→ **Your task**: Take the lines below beginning at the line that has "TFT3 pin SCK: A3 -> A5" and stopping after the line that has "RGB pin R: GP27 -> GP22", and print them exactly as they are, with no other lines.

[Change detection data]
╭──
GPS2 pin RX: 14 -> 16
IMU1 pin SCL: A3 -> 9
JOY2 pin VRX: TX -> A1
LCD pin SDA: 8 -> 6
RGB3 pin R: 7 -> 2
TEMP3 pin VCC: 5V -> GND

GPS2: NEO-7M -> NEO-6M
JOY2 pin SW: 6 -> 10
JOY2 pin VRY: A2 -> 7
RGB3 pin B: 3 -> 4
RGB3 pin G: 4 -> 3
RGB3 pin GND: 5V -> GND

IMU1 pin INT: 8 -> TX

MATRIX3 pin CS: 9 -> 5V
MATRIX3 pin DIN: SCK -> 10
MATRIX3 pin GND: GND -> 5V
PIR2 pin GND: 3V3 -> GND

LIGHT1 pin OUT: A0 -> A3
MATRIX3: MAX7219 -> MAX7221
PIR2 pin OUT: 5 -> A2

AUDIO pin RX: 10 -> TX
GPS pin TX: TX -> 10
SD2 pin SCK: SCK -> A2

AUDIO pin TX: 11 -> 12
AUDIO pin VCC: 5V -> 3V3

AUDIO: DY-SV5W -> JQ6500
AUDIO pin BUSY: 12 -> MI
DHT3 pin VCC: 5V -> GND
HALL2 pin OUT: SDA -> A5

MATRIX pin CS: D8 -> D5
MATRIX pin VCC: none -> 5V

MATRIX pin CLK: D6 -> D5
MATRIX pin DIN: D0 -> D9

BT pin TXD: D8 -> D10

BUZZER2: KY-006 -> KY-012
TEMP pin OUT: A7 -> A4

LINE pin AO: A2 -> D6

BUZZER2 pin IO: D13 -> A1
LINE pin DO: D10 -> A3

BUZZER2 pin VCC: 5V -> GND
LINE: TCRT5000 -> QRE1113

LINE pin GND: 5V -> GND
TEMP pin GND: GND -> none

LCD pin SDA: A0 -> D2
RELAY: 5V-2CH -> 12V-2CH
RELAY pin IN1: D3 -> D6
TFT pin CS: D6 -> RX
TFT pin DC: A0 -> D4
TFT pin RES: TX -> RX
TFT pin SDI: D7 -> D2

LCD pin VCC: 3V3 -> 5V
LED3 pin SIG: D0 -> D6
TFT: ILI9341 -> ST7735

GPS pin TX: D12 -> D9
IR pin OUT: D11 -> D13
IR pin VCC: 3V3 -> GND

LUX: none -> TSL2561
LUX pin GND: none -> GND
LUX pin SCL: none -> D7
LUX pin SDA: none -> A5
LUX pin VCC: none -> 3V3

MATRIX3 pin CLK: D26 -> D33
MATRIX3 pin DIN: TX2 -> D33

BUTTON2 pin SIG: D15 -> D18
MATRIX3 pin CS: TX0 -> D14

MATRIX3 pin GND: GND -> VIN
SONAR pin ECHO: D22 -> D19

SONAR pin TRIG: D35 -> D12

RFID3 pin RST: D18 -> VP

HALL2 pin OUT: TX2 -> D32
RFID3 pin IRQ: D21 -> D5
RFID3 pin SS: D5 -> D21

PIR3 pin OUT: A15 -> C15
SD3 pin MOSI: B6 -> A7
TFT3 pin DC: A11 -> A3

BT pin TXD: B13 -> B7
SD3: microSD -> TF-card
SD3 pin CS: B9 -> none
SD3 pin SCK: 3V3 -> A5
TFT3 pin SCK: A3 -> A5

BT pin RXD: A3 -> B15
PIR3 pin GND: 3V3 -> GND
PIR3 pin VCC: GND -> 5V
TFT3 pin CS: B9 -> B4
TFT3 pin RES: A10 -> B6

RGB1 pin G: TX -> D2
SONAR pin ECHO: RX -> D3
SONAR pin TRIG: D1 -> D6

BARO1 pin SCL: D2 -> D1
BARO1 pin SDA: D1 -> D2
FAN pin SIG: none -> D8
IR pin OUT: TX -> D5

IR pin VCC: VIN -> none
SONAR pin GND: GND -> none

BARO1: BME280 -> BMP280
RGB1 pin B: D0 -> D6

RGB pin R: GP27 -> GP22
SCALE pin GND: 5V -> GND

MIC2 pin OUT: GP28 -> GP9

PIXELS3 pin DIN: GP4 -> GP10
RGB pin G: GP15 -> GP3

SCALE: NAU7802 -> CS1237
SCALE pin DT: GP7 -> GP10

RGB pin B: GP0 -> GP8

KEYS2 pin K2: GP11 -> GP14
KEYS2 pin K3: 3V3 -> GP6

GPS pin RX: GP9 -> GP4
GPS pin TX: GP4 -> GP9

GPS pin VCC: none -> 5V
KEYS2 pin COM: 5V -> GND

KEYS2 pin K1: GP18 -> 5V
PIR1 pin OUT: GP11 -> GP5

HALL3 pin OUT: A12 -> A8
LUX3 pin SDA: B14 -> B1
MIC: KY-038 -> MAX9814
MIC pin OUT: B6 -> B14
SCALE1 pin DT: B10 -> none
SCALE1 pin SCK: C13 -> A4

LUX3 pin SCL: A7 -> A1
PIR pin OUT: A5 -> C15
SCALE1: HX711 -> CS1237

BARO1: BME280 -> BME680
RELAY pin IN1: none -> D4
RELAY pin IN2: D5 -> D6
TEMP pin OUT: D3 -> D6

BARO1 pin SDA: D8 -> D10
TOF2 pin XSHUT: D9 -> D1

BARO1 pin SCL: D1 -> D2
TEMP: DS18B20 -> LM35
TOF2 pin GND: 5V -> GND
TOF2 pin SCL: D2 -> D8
╰──
→ **Completed task**:
TFT3 pin SCK: A3 -> A5

BT pin RXD: A3 -> B15
PIR3 pin GND: 3V3 -> GND
PIR3 pin VCC: GND -> 5V
TFT3 pin CS: B9 -> B4
TFT3 pin RES: A10 -> B6

RGB1 pin G: TX -> D2
SONAR pin ECHO: RX -> D3
SONAR pin TRIG: D1 -> D6

BARO1 pin SCL: D2 -> D1
BARO1 pin SDA: D1 -> D2
FAN pin SIG: none -> D8
IR pin OUT: TX -> D5

IR pin VCC: VIN -> none
SONAR pin GND: GND -> none

BARO1: BME280 -> BMP280
RGB1 pin B: D0 -> D6

RGB pin R: GP27 -> GP22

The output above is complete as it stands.